(What the task requires):
Go through the data and copy every line in which "blue" appears.

(Provided entries):
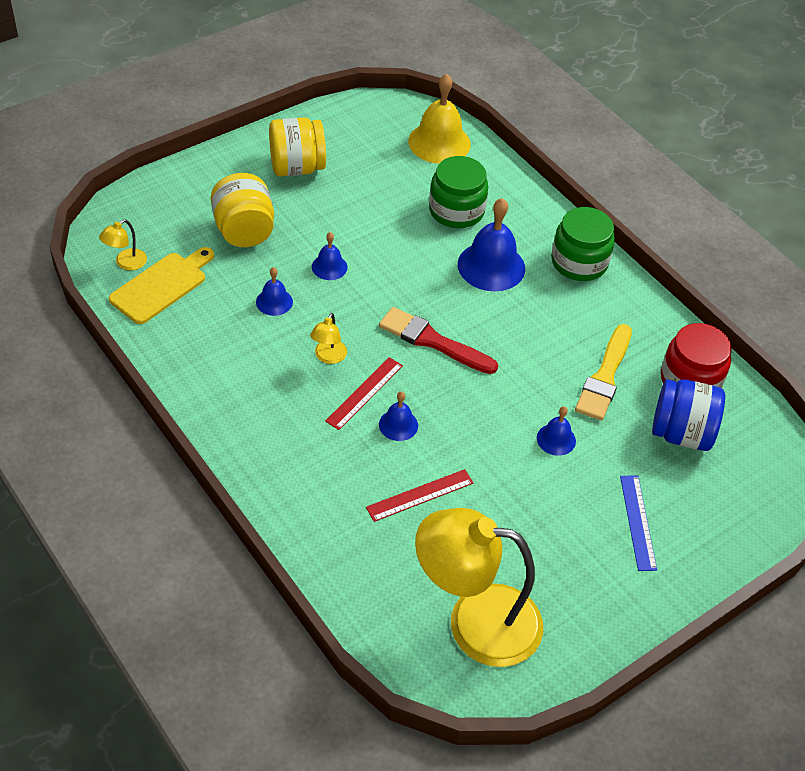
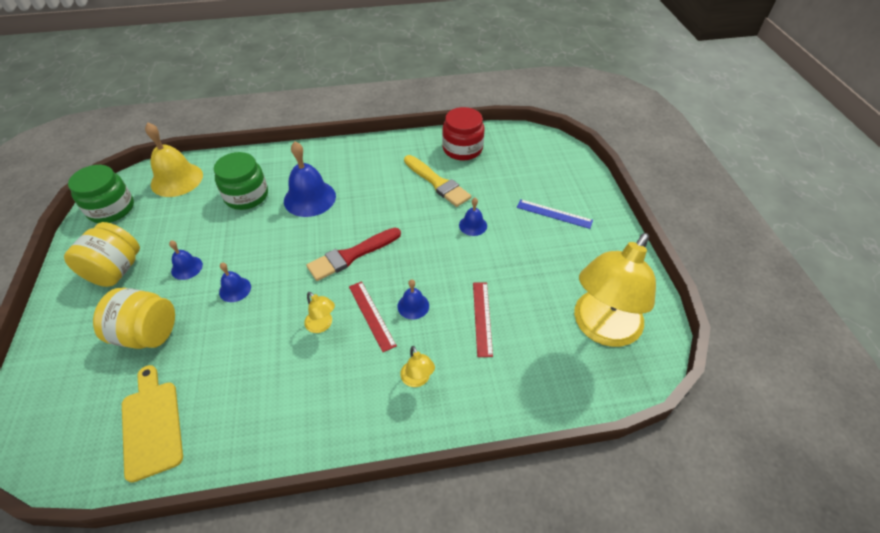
camera: 60 degrees left, 0 degrees up
yellow lamp [99,219,147,271] -> yellow lamp moved to [400,346,435,387]
blue bell [256,267,293,316] -> blue bell moved to [169,241,203,280]
green jar [551,207,615,281] -> green jar moved to [68,165,134,223]
blue jar [652,379,725,451] -> none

(Output of the exercise):
blue bell [256,267,293,316] -> blue bell moved to [169,241,203,280]
blue jar [652,379,725,451] -> none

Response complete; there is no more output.